#### Task directions:
Read through the material below and find each line that has the word "grün"; copy it.

#### Information given:
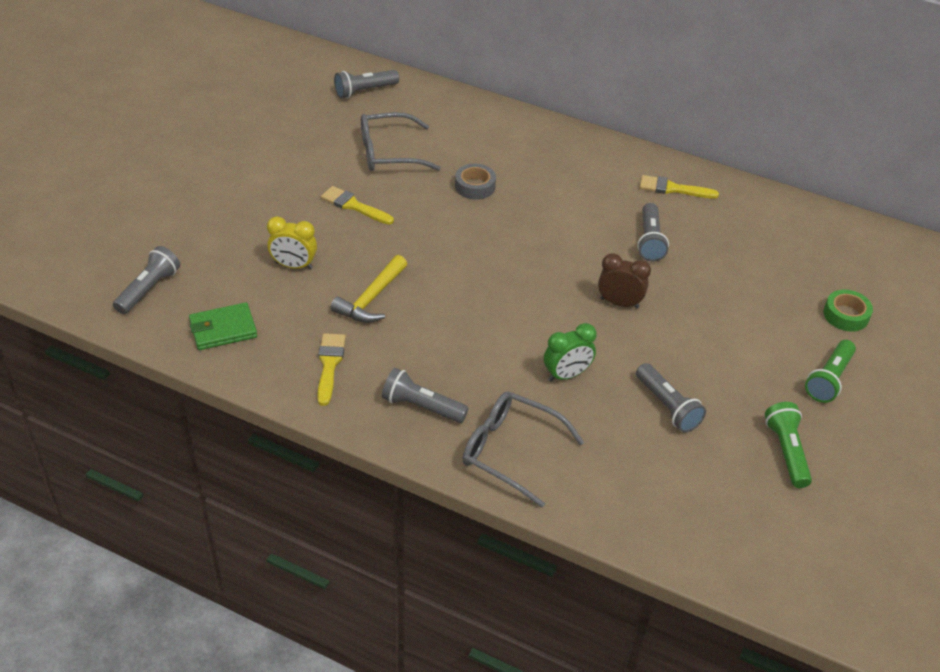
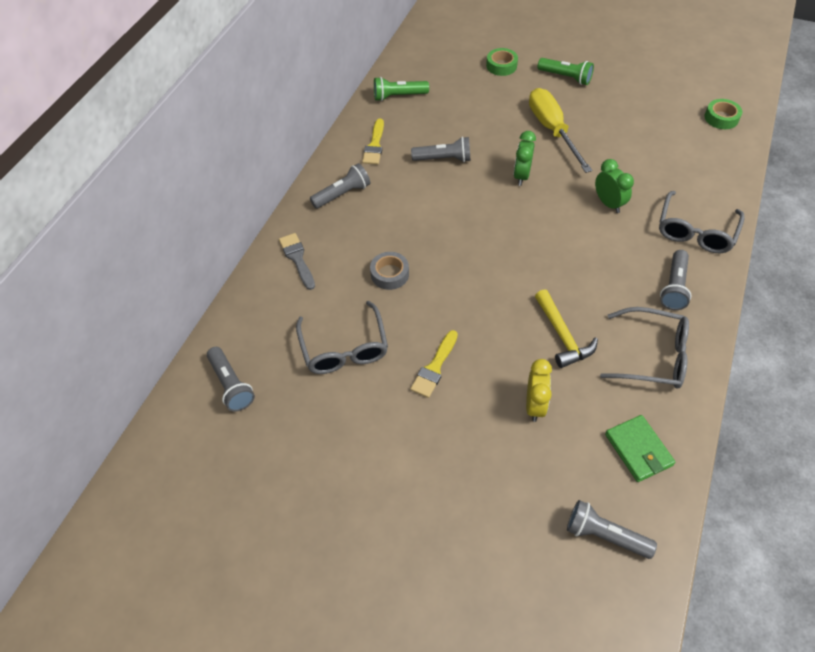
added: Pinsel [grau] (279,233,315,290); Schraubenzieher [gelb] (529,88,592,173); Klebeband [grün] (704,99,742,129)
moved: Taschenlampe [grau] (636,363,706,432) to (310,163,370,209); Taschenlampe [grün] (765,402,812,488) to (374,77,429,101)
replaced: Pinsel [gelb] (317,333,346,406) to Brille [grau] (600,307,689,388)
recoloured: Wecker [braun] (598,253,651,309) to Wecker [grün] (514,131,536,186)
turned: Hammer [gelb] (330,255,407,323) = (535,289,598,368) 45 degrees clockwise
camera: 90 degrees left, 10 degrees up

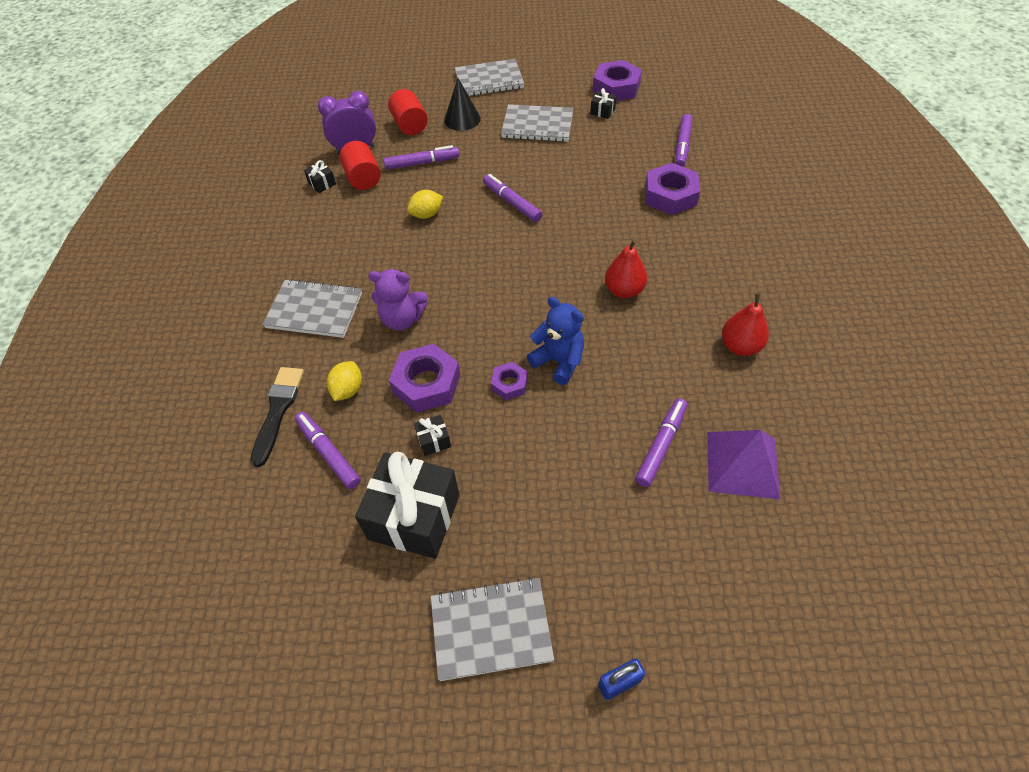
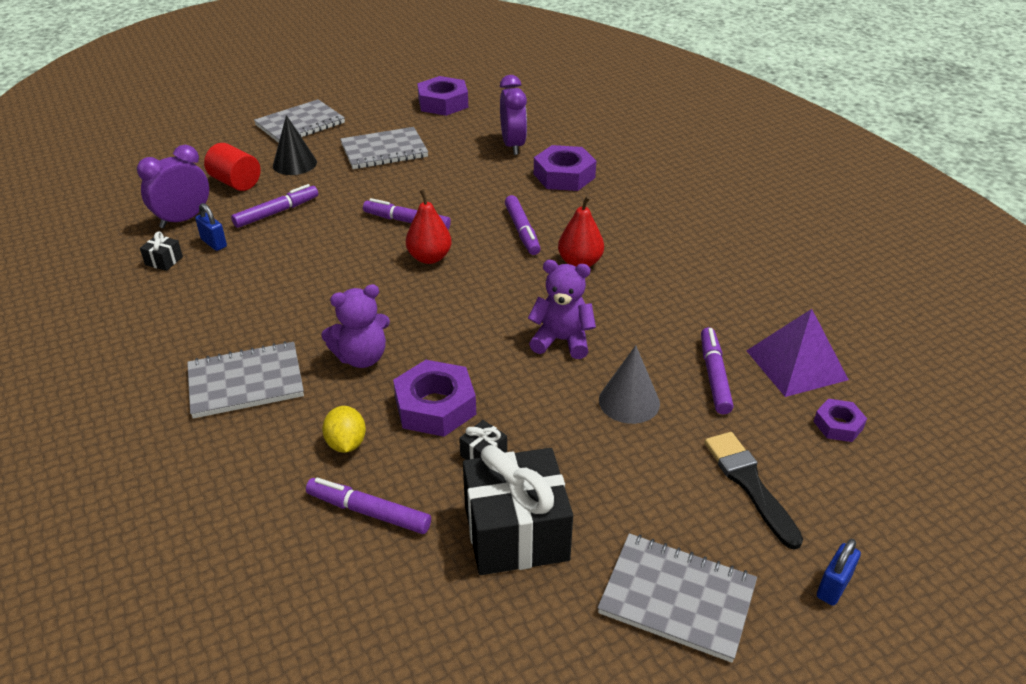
removed: Zitrone [gelb] (407,190,443,219); Geschenk [schwarz] (590,88,617,119)
added: Wecker [lila] (500,75,527,155); Kegel [grau] (599,345,660,424)
moved: Birne [rot] (722,292,769,356) to (406,189,452,264); Filzstift [lila] (675,114,692,167) to (505,195,541,255); Pinsel [schwarz] (250,367,304,467) to (704,432,803,550); Sechskantmutter [lila] (491,362,528,400) to (813,399,867,442)
replaced: Vollzylinder [rot] (339,141,381,190) to Vorhängeschloss [blau] (195,203,227,251)
recoloured: Teddybär [blau] (527,297,584,385) to Teddybär [lila] (528,260,596,359)
turned: Notizbuch [grau] (431,577,554,681) = (598,533,757,663) 60 degrees clockwise
camera: 30 degrees left, 15 degrees down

#### The answer:
added: Pinsel [grau] (279,233,315,290); Schraubenzieher [gelb] (529,88,592,173); Klebeband [grün] (704,99,742,129)
moved: Taschenlampe [grau] (636,363,706,432) to (310,163,370,209); Taschenlampe [grün] (765,402,812,488) to (374,77,429,101)
recoloured: Wecker [braun] (598,253,651,309) to Wecker [grün] (514,131,536,186)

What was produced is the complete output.